From the records below, copy each line in which the string "camera" occurs.

= Beginning of Section =

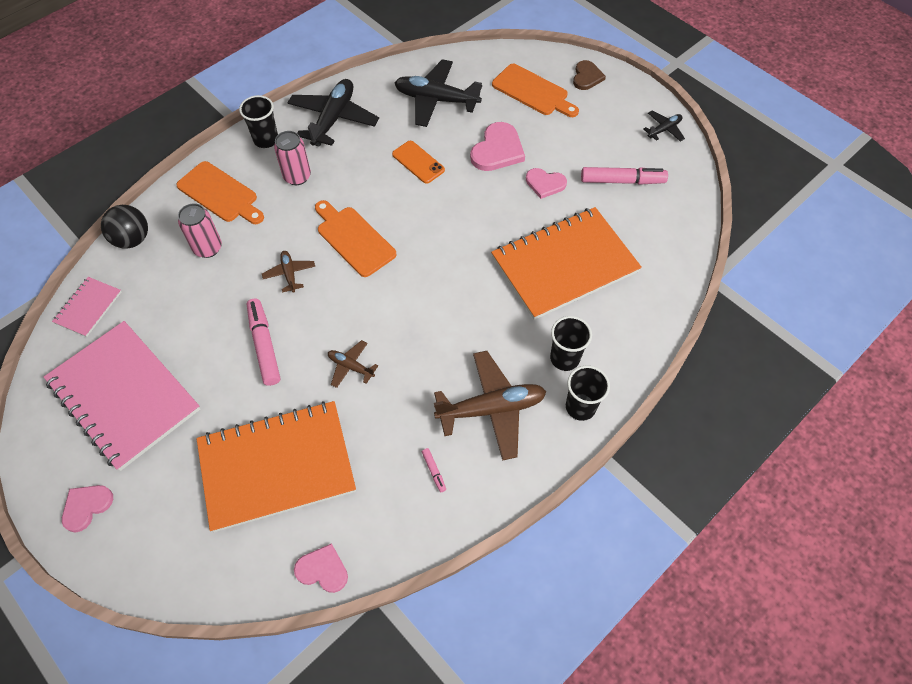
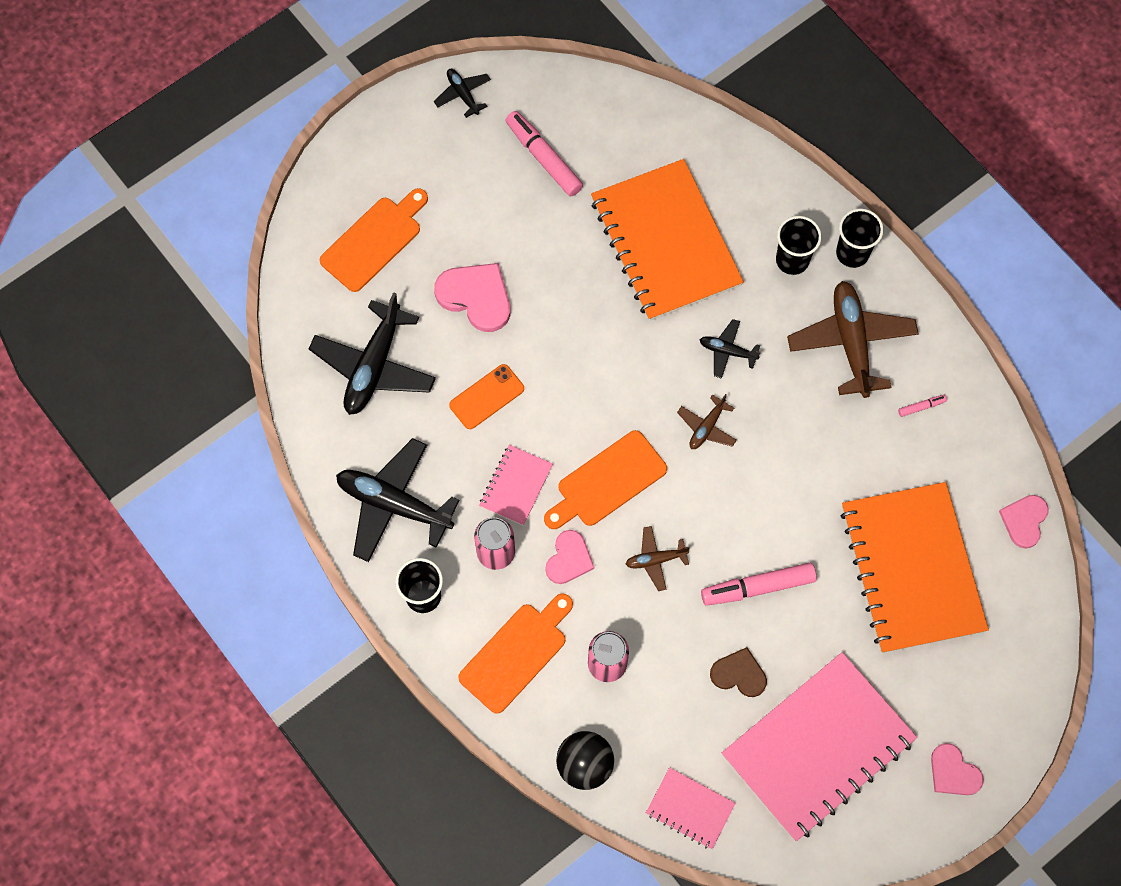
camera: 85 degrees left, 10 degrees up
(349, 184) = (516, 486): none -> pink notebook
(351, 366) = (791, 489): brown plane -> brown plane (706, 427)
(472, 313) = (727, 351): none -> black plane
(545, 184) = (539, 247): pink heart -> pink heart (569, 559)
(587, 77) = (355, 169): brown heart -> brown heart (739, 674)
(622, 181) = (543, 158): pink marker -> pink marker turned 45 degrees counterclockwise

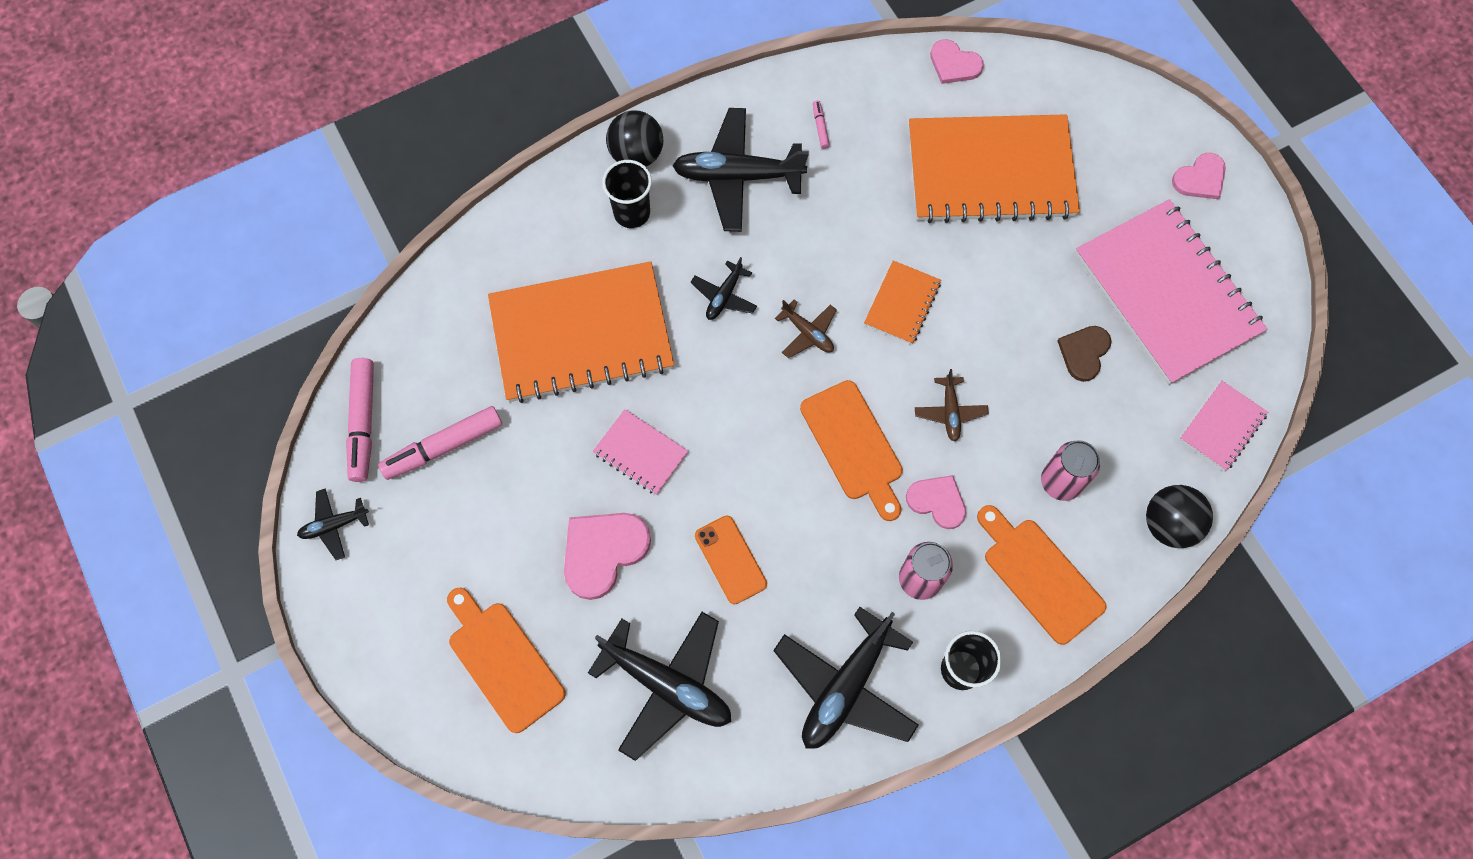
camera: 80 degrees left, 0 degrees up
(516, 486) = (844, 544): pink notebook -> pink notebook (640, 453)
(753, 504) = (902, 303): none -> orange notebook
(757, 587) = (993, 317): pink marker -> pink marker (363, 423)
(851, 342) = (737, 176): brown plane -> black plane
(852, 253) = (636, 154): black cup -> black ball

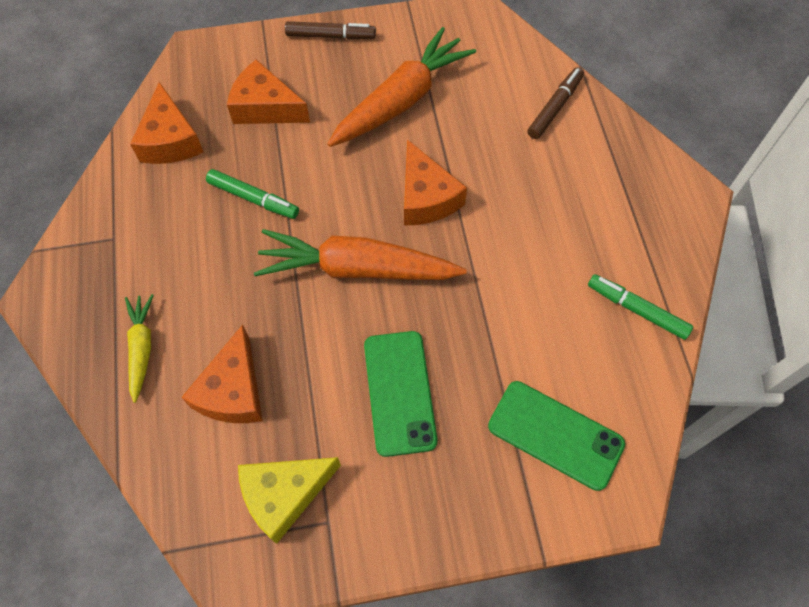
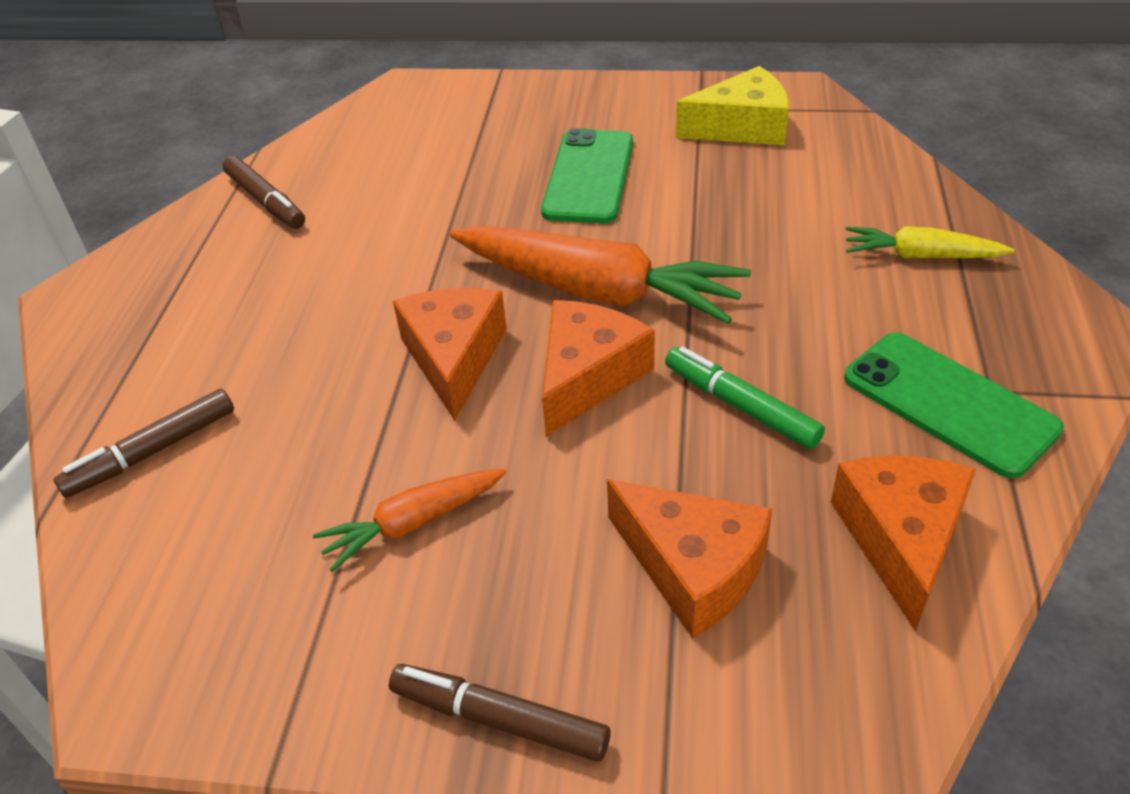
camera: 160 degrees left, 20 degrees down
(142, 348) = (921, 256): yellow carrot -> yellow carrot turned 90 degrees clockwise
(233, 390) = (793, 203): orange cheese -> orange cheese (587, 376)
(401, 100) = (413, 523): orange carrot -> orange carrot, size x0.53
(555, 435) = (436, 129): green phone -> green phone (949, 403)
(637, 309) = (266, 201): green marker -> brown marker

= End of Section =

Response
camera: 85 degrees left, 10 degrees up
camera: 80 degrees left, 0 degrees up
camera: 160 degrees left, 20 degrees down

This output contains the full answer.